WHAT YOU NEED TO DO:
For the listing below, print exactly the lines from the line with "LIGHT2 pin VCC: 5V -> none" to the line with "TFT pin SCK: GP4 -> GP18", both included, and nothing beyond them.
*** Opening DATA TO EXAMINE ***
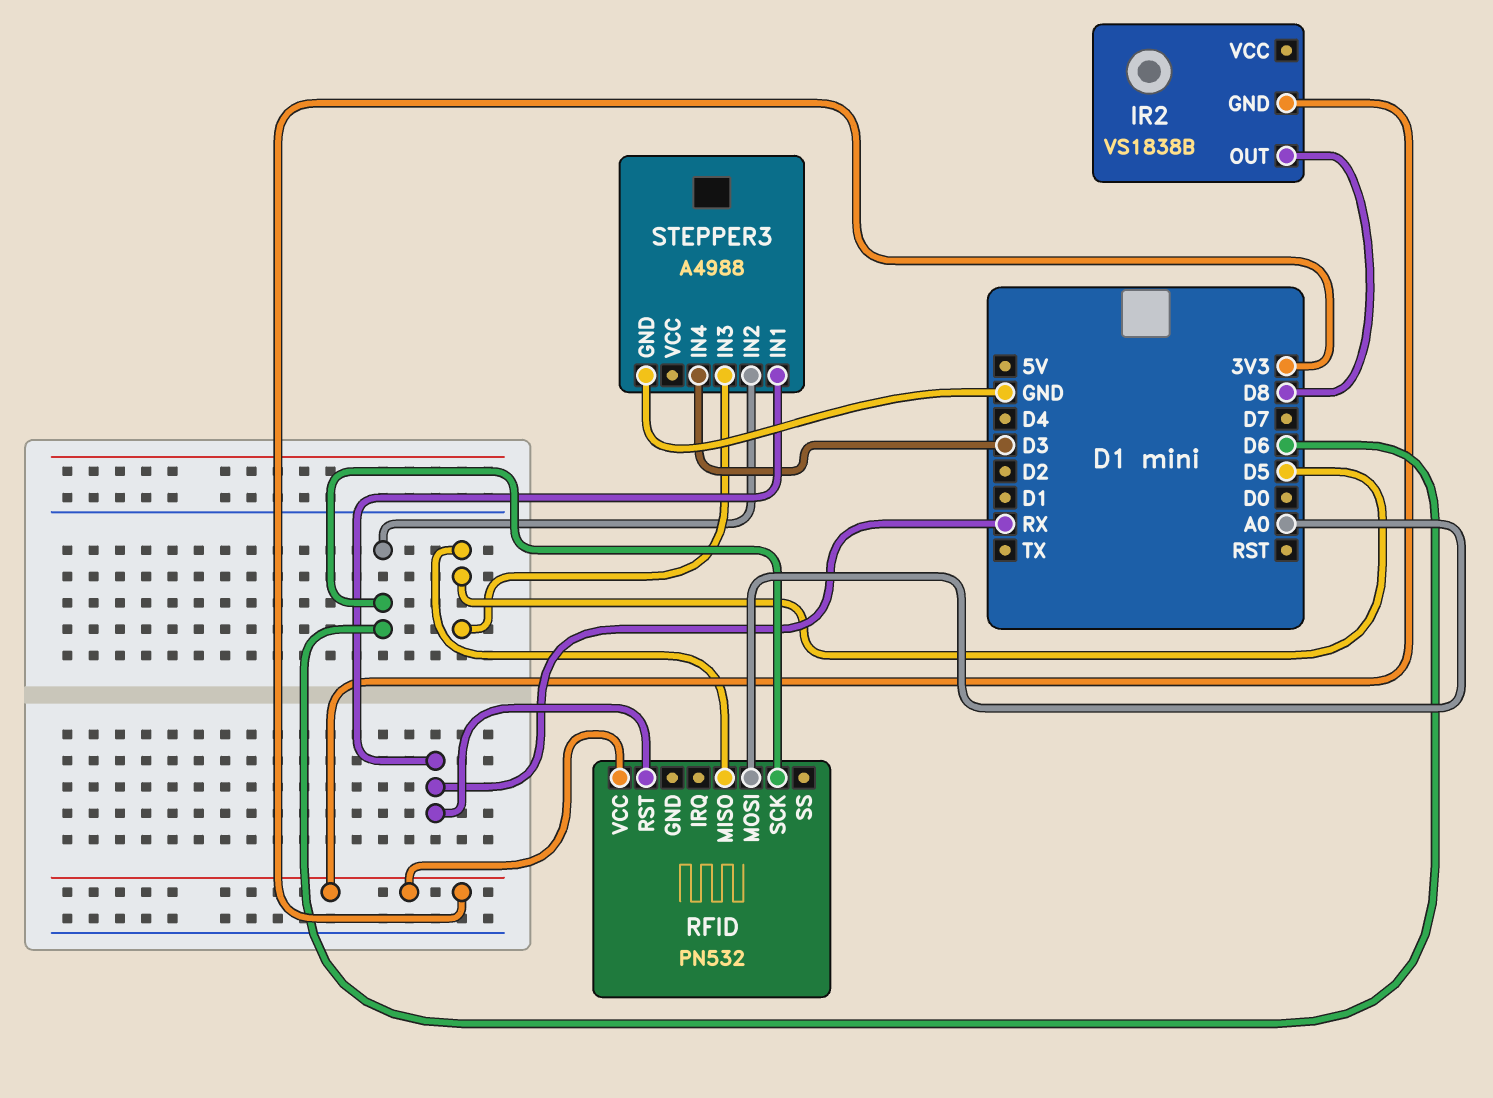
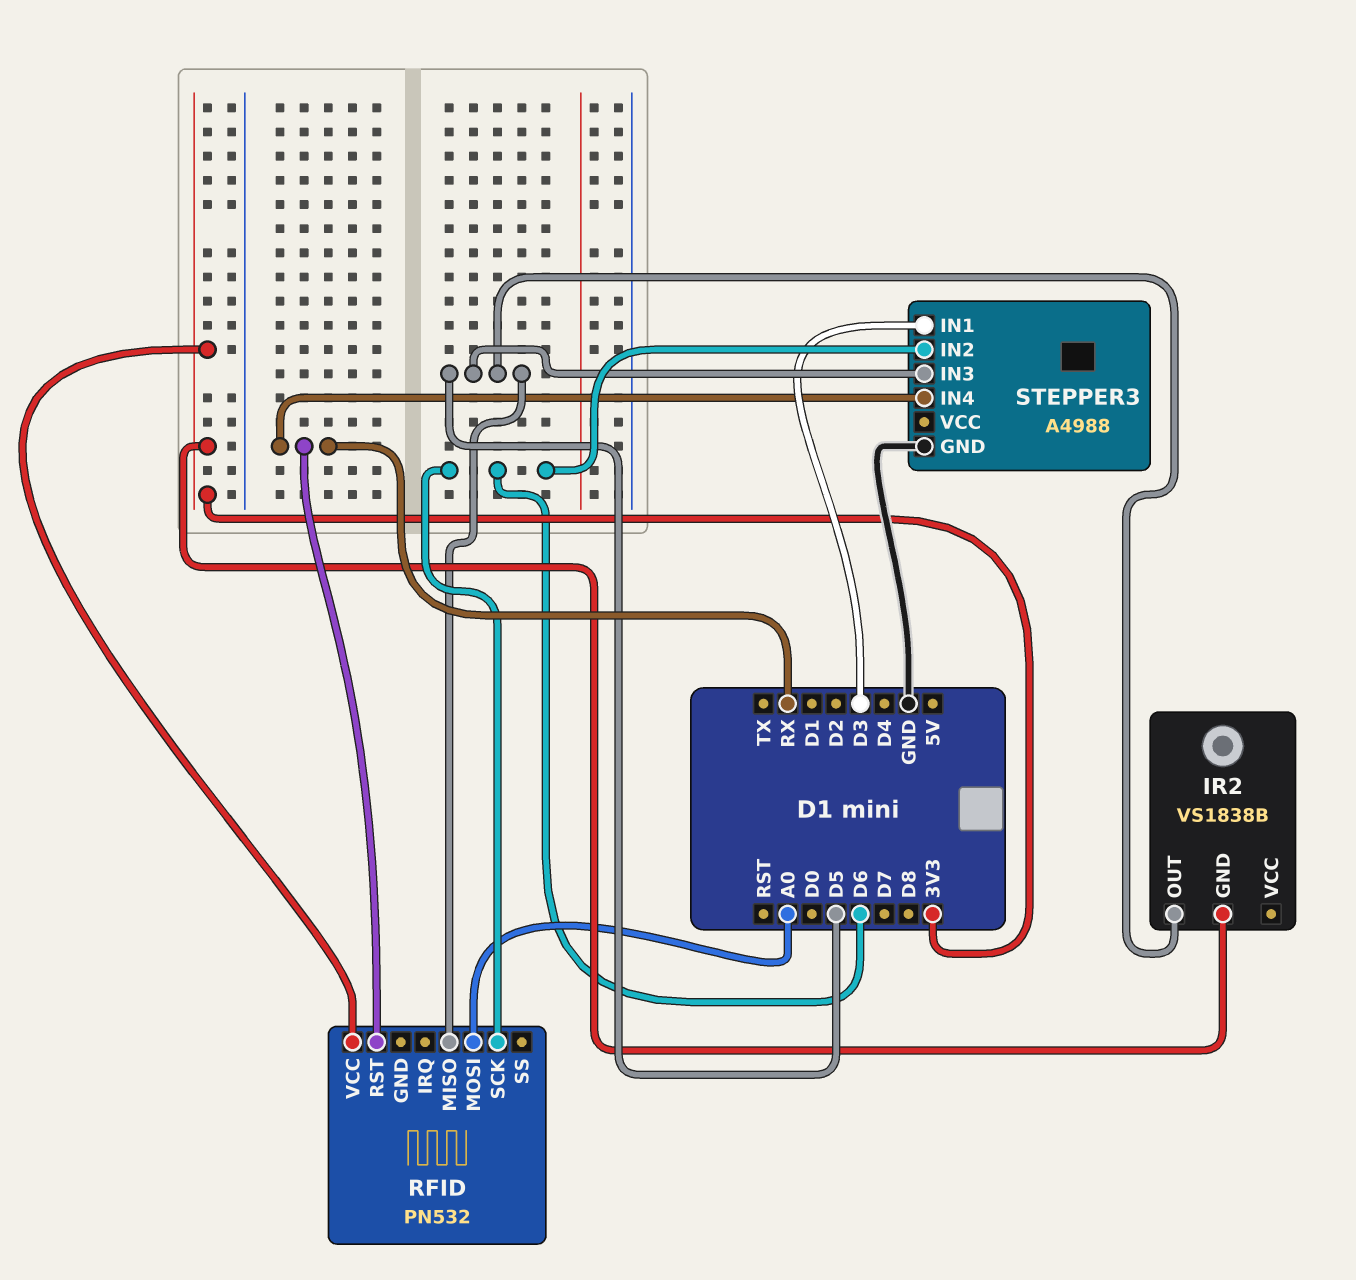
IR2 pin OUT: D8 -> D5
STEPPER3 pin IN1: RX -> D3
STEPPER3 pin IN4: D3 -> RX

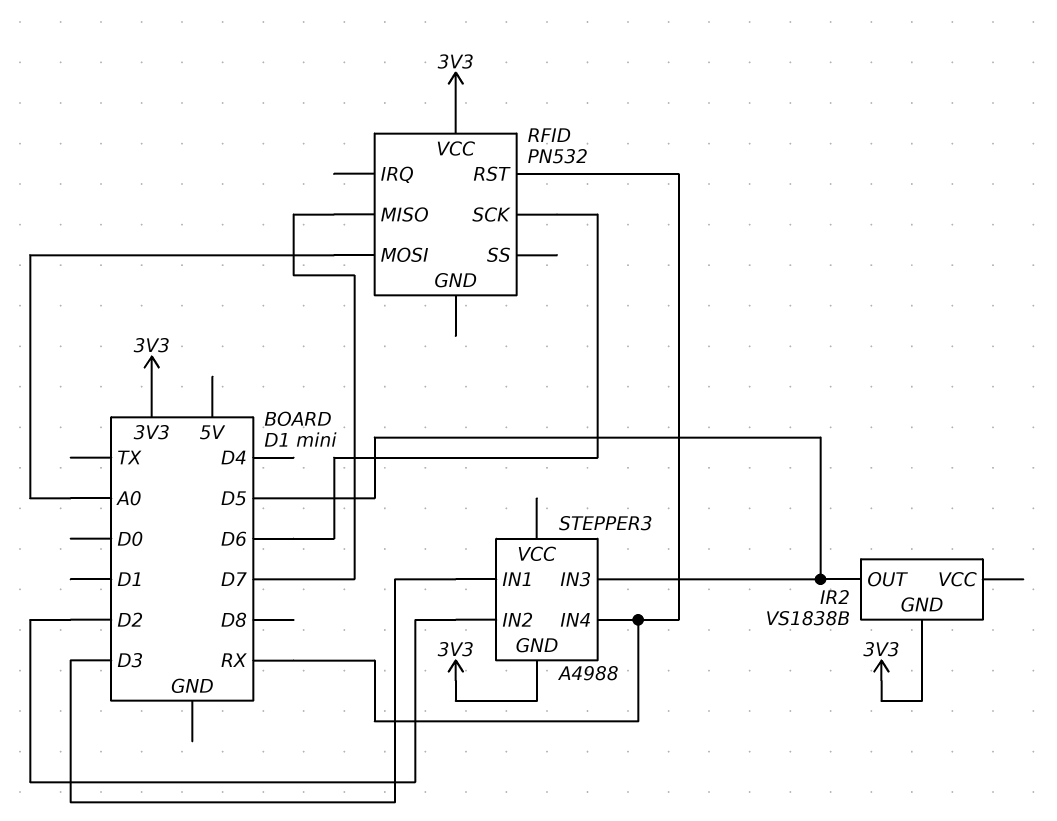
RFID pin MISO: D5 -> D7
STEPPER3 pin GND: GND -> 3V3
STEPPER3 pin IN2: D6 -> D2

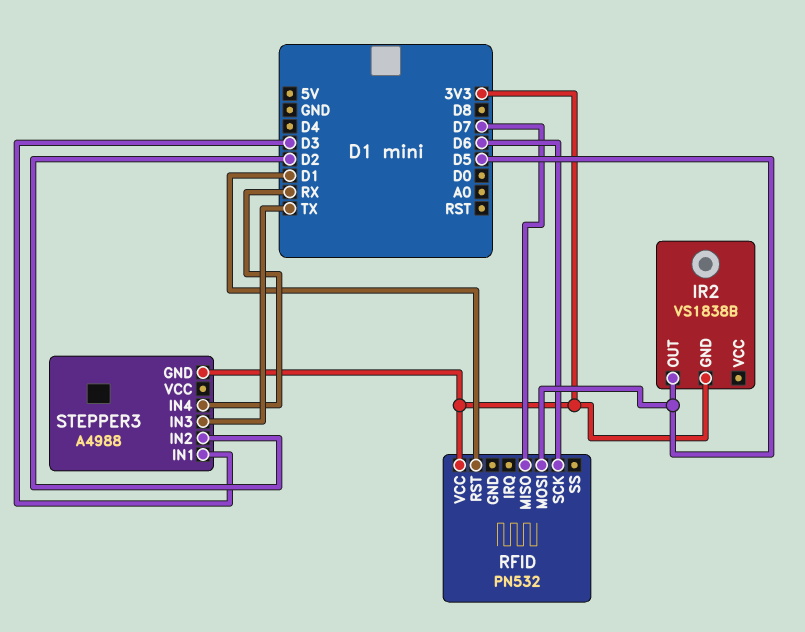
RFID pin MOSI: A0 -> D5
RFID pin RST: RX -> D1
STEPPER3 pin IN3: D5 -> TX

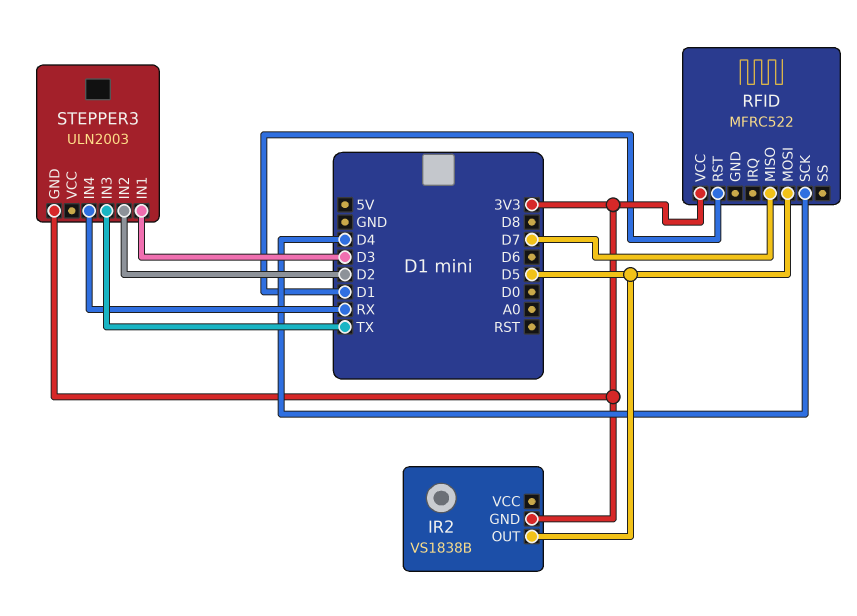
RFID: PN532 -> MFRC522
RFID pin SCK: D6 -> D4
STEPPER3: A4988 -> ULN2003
*** Closing DATA TO EXAMINE ***
*** Opening DATA TO EXAMINE ***
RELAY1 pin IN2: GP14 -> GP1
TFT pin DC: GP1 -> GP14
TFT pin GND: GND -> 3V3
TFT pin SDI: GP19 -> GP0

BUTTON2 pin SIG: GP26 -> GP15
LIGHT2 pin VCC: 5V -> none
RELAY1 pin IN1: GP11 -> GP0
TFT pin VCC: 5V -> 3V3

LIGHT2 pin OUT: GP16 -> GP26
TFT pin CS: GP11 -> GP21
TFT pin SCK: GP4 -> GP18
*** Closing DATA TO EXAMINE ***
RESULT OF THE TASK:
LIGHT2 pin VCC: 5V -> none
RELAY1 pin IN1: GP11 -> GP0
TFT pin VCC: 5V -> 3V3

LIGHT2 pin OUT: GP16 -> GP26
TFT pin CS: GP11 -> GP21
TFT pin SCK: GP4 -> GP18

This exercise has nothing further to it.